EXERCISE
Where a picture appears, leave it out, and print the rest of the records as they are.

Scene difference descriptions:
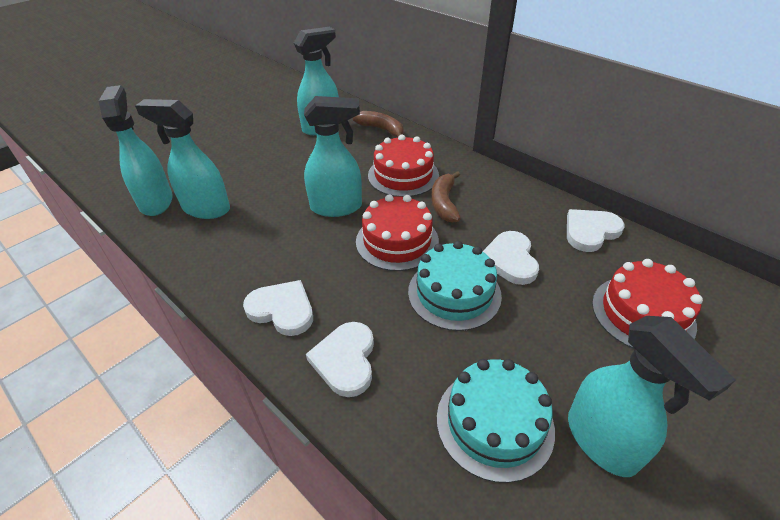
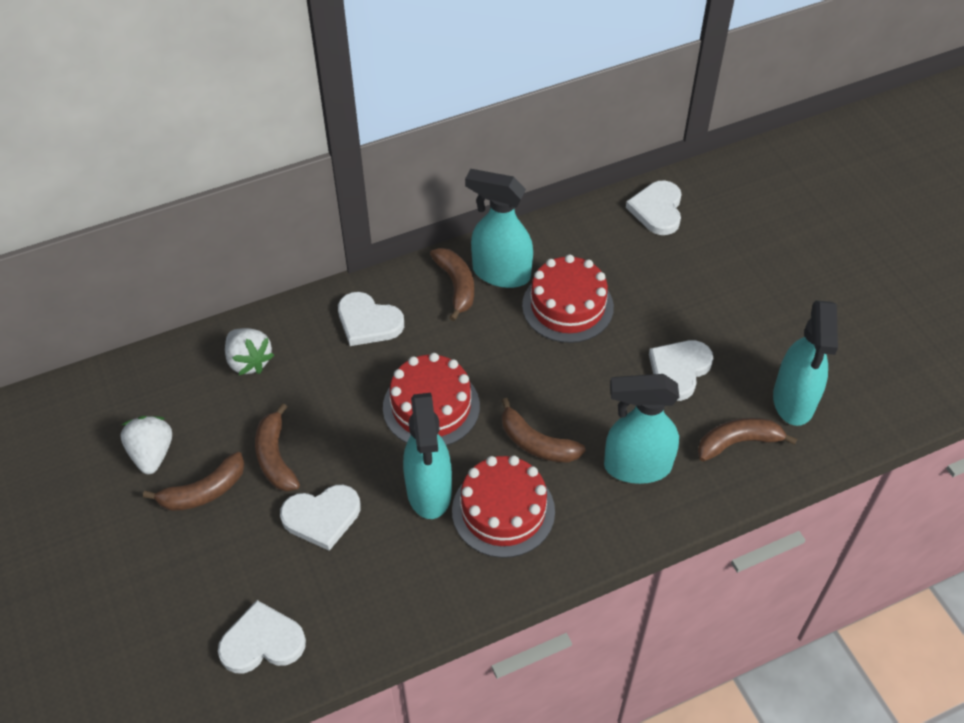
brown banana: 2 -> 5
turquoise cake: 2 -> 0
turquoise spray bottle: 5 -> 4
white heart: 4 -> 5
white strawberry: 0 -> 2

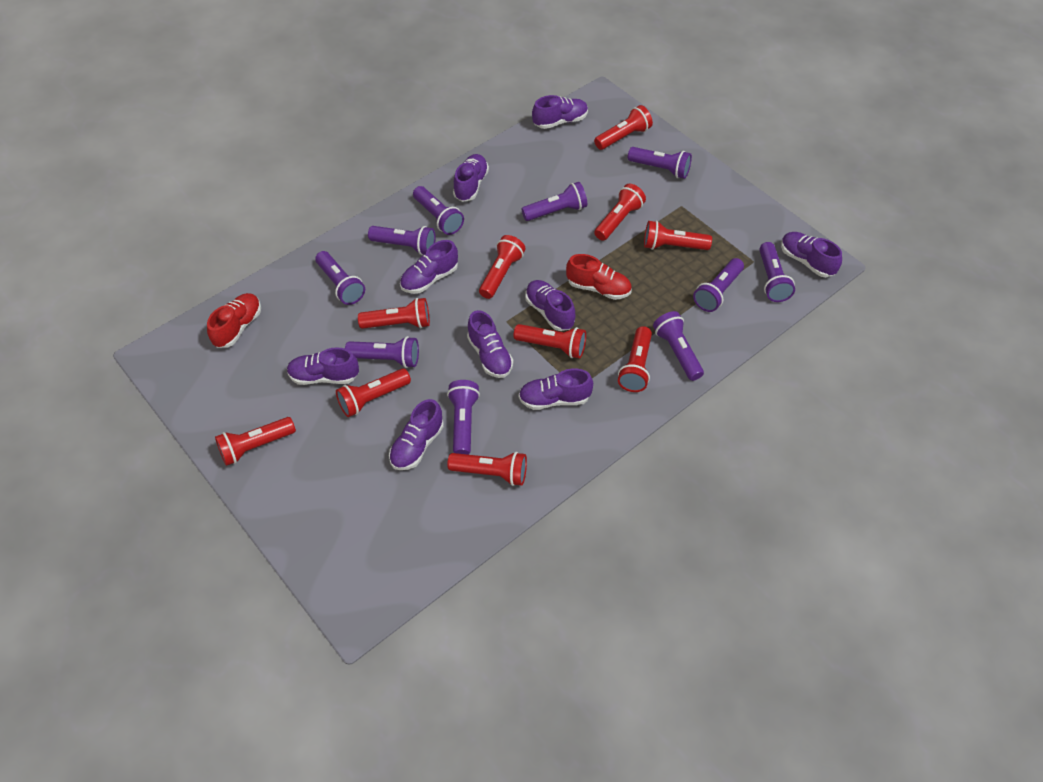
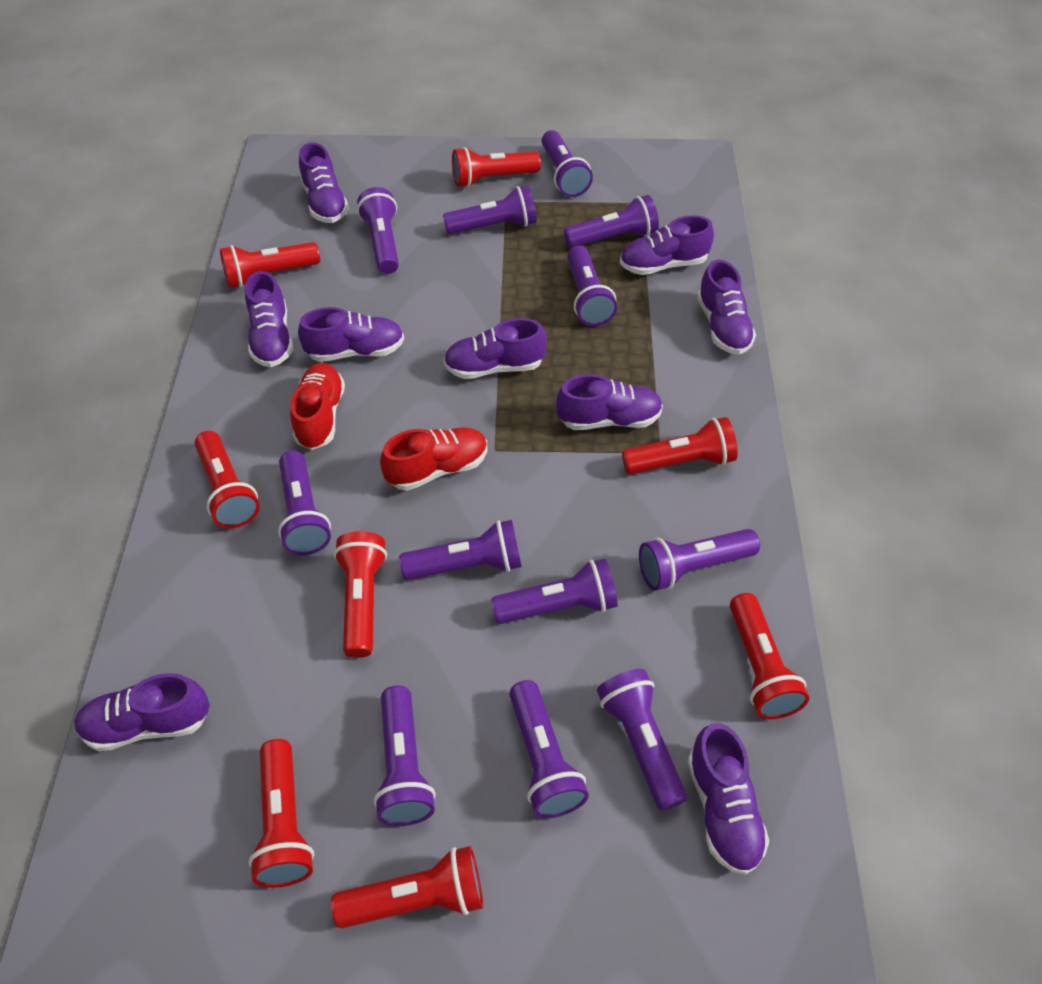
purple flashlight: 10 -> 12
red flashlight: 10 -> 8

RESULT BELOW
brown banana: 2 -> 5
turquoise cake: 2 -> 0
turquoise spray bottle: 5 -> 4
white heart: 4 -> 5
white strawberry: 0 -> 2

purple flashlight: 10 -> 12
red flashlight: 10 -> 8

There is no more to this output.